• **TASK DETAILS**
Look through the listing below for the line with "(423, 193) = (292, 163): grey" and the line with "(170, 359) = (540, 204): orange". Copy both, along with every line between them, exactly and with no pictures.

• **INFORMATION GIVEN**

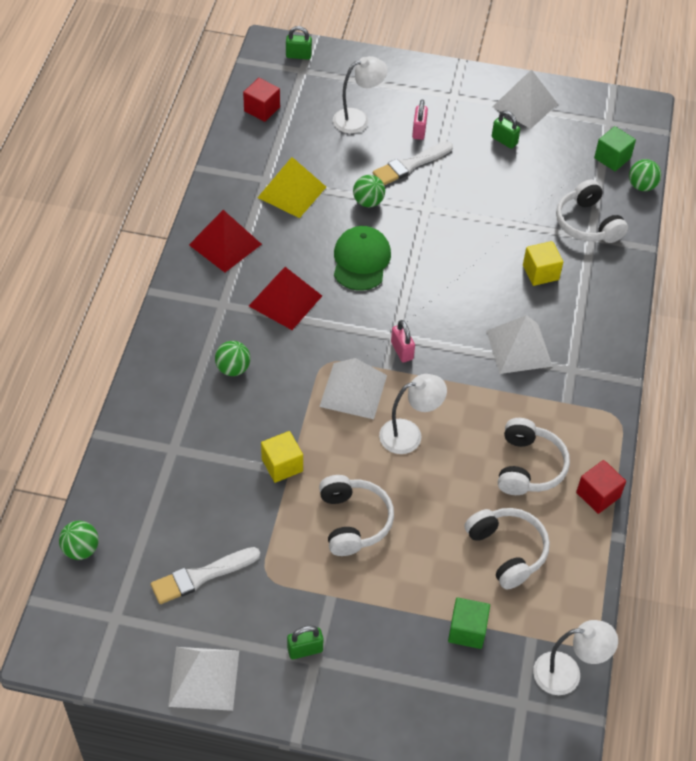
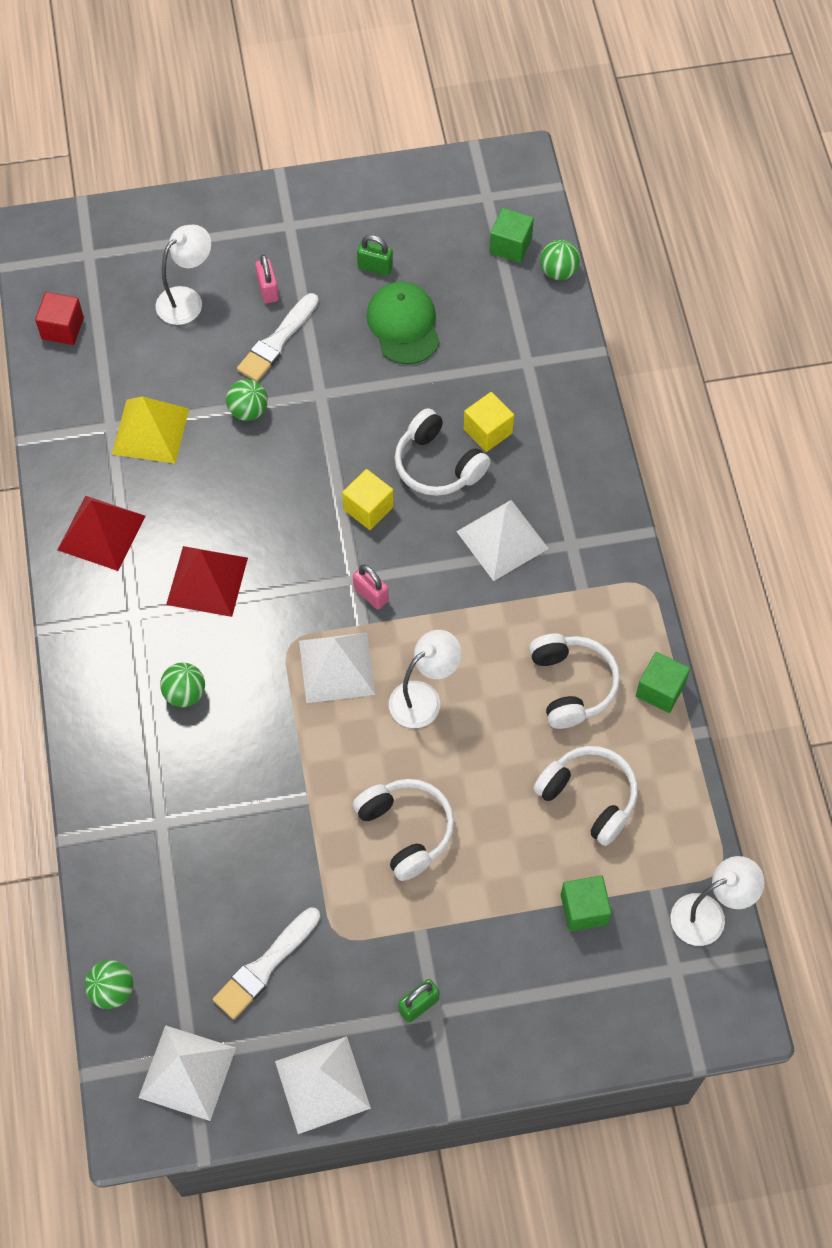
camera: 20 degrees left, 10 degrees up
(282, 465) = (296, 793): yellow cube -> yellow cube (368, 508)
(298, 55) = (74, 235): green padlock -> none
(361, 260) = (273, 493): green cap -> green cap (403, 325)
(525, 105) = (380, 208): white pyramid -> white pyramid (187, 1072)
(587, 223) = (516, 345): white headphones -> white headphones (437, 465)
(598, 495) = (660, 690): red cube -> green cube

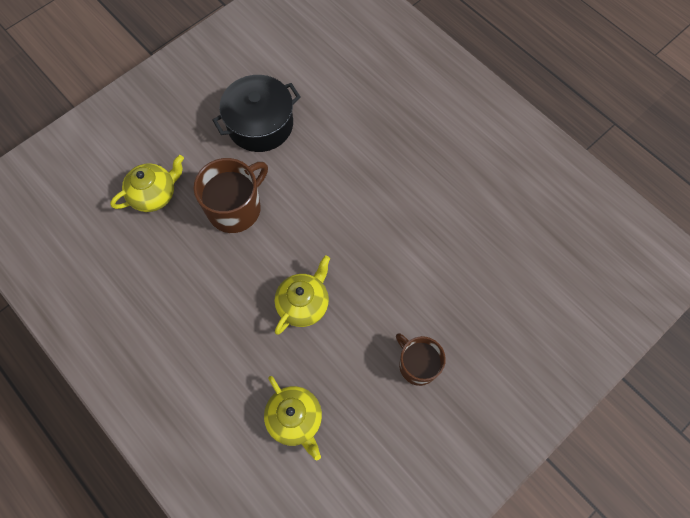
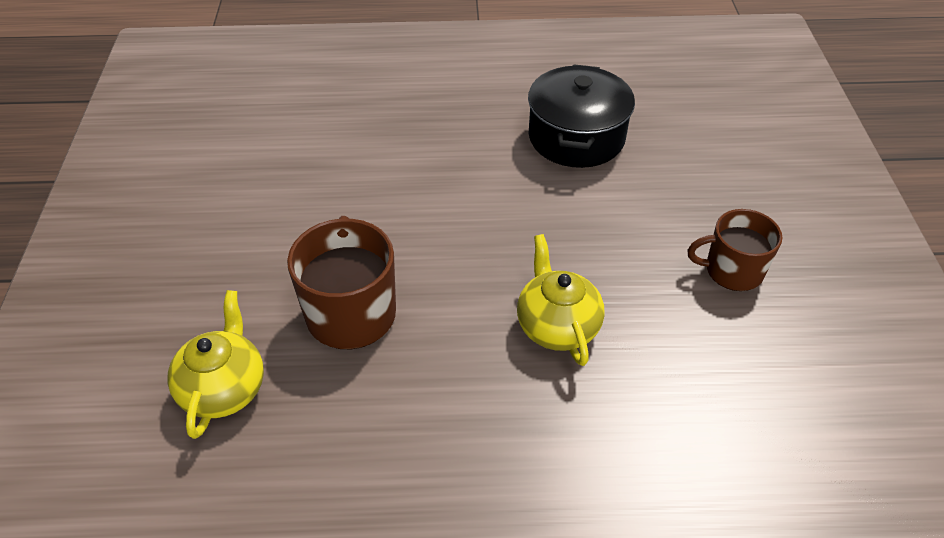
camera: 50 degrees left, 20 degrees down
(260, 124) = (268, 218): black pot -> black pot (576, 137)
(295, 419) = (714, 435): yellow teapot -> none

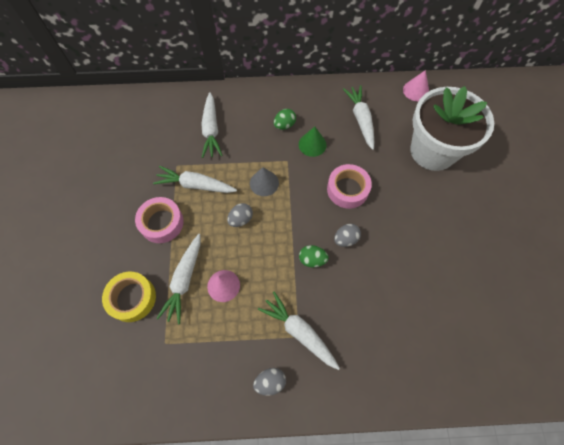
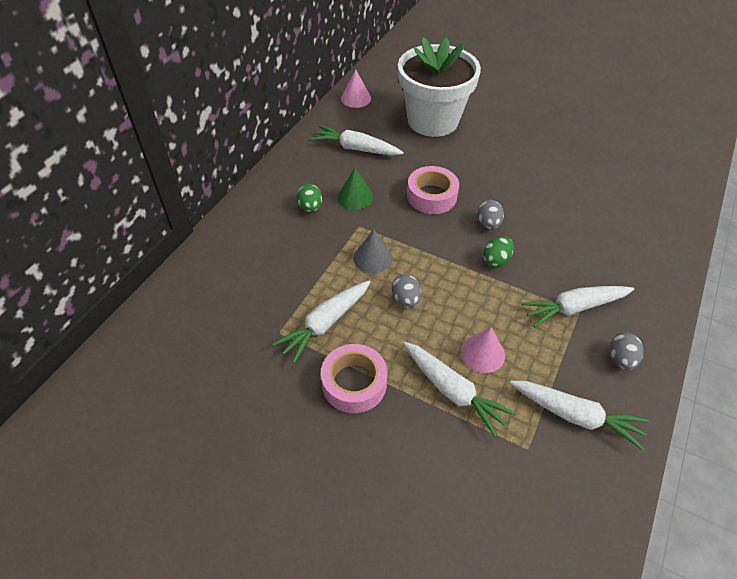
camera: 60 degrees left, 15 degrees down
(132, 298) = (445, 463): yellow tape -> none
(211, 130) = (257, 274): white carrot -> white carrot (575, 416)

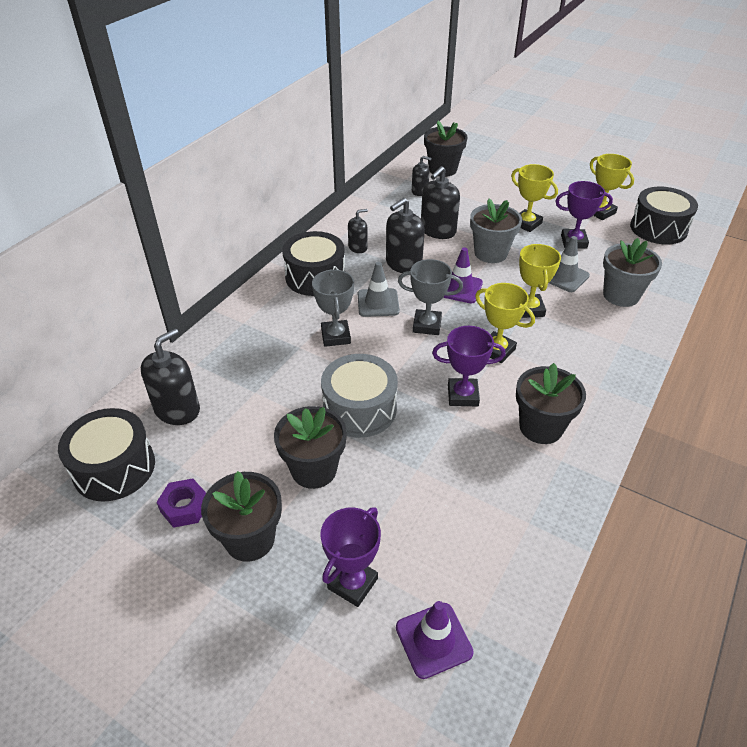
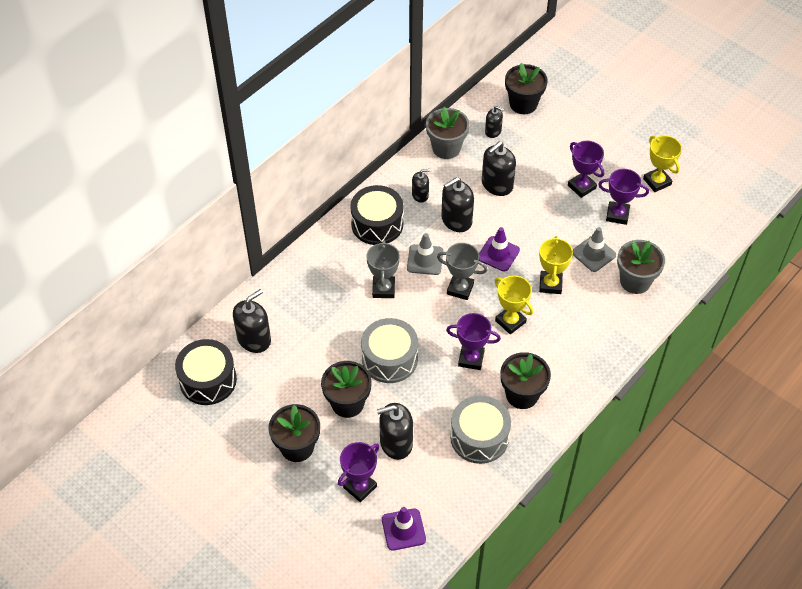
camera: 10 degrees right, 10 degrees up
(184, 507) = (255, 417): purple nut -> none
(392, 512) = (396, 443): none -> black soap dispenser
(490, 253) = (537, 218): grey flower pot -> grey flower pot (446, 148)
(504, 487) = (479, 437): none -> grey drum
(526, 223) = (581, 187): yellow trophy -> purple trophy
(658, 228) = (703, 209): black drum -> none

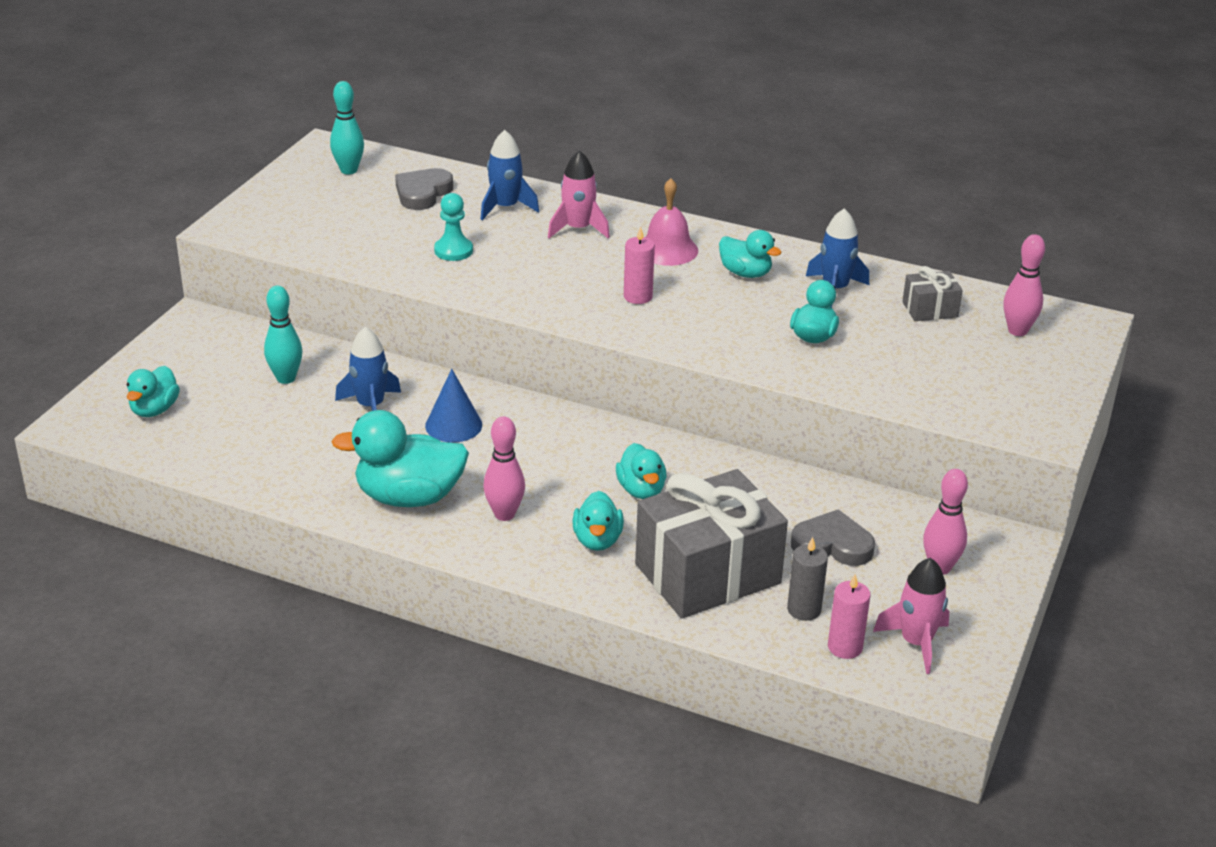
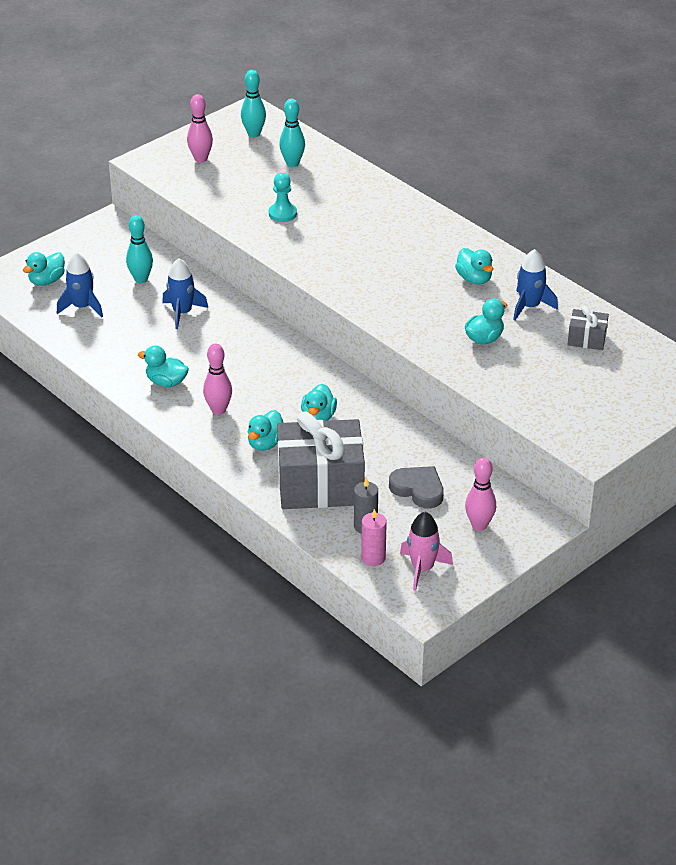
camera: 25 degrees right, 5 degrees up
(409, 497) = (166, 382): turquoise duck -> turquoise duck, size x0.58
(423, 193) = (292, 163): grey heart -> turquoise bowling pin
(453, 425) = (227, 340): blue cone -> none
(505, 207) = (342, 188): blue rocket -> blue rocket (82, 307)
(578, 229) = (381, 216): pink rocket -> none
(638, 297) = (384, 279): pink candle -> none
(667, 249) = (432, 247): pink bell -> none
(1017, 331) = (638, 371): pink bowling pin -> pink bowling pin (200, 159)

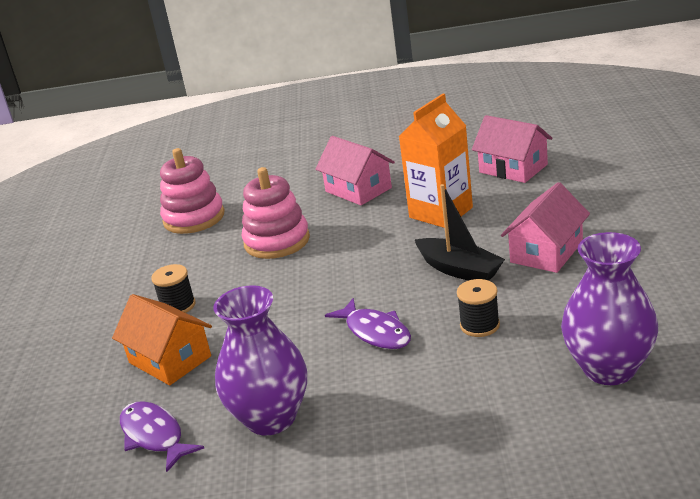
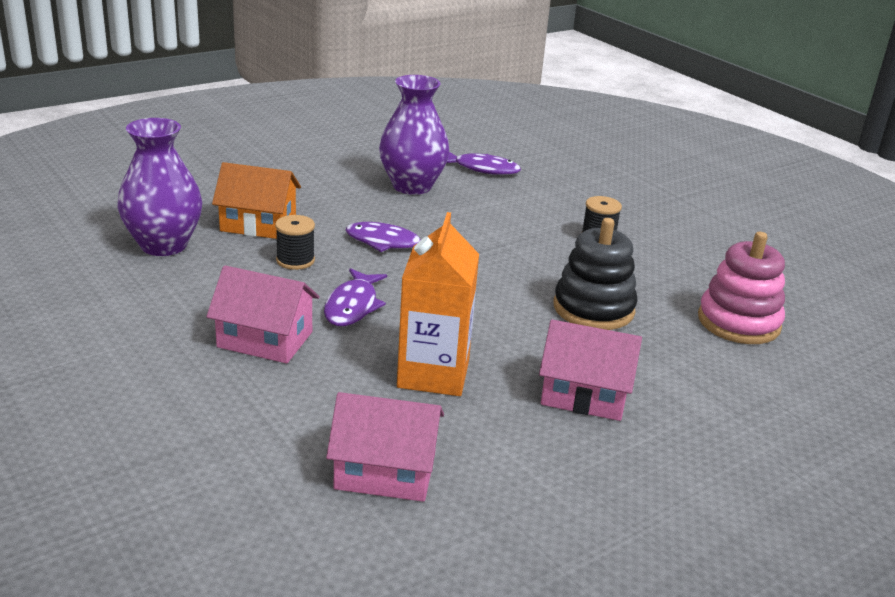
camera: 140 degrees right, 0 degrees up
(170, 359) = (540, 204): orange house -> orange house (258, 224)
(277, 241) = (593, 309): pink stacking toy -> black stacking toy
(459, 270) = (352, 306): black boat -> purple fish
(546, 252) = (265, 339): pink house -> pink house turned 75 degrees counterclockwise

• **FINISHED EXERCISE**
(423, 193) = (292, 163): grey heart -> turquoise bowling pin
(453, 425) = (227, 340): blue cone -> none
(505, 207) = (342, 188): blue rocket -> blue rocket (82, 307)
(578, 229) = (381, 216): pink rocket -> none
(638, 297) = (384, 279): pink candle -> none
(667, 249) = (432, 247): pink bell -> none
(1017, 331) = (638, 371): pink bowling pin -> pink bowling pin (200, 159)

camera: 140 degrees right, 0 degrees up
(170, 359) = (540, 204): orange house -> orange house (258, 224)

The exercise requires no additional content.